→ **ASSIGNMENT**
Search the entries below for the word "RESET", then copy each line in which it is found.

→ **DATASET EXTRACT**
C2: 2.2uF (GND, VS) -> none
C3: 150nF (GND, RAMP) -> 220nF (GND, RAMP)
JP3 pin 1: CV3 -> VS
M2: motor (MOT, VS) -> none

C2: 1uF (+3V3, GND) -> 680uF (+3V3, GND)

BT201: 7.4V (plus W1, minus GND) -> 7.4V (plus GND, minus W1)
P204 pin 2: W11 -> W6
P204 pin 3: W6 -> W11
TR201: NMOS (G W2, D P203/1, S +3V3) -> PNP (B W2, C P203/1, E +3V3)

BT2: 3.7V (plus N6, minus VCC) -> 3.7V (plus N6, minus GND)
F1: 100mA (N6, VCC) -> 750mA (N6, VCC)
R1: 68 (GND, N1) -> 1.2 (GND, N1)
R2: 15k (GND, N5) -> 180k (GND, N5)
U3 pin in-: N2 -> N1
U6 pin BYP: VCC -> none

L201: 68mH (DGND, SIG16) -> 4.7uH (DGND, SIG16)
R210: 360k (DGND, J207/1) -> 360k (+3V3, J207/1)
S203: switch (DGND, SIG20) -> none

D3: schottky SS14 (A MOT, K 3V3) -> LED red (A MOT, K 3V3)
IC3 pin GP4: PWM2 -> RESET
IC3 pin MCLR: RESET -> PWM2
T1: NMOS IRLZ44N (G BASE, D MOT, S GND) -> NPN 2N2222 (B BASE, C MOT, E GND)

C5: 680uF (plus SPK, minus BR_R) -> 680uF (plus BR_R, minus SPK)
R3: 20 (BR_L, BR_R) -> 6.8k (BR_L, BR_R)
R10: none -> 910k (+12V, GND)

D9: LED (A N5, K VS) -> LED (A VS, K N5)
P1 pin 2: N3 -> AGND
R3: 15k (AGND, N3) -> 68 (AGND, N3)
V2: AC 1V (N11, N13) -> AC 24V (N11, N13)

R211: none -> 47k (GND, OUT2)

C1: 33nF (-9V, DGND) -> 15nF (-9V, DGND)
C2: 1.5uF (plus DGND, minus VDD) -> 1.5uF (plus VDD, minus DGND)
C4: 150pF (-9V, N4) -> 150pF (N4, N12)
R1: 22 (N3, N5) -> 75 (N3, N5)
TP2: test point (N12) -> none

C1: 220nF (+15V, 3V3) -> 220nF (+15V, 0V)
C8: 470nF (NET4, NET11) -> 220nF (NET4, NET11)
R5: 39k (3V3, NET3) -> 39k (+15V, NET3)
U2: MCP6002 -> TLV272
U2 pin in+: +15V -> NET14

→ **RESULT OF THE TASK**
IC3 pin GP4: PWM2 -> RESET
IC3 pin MCLR: RESET -> PWM2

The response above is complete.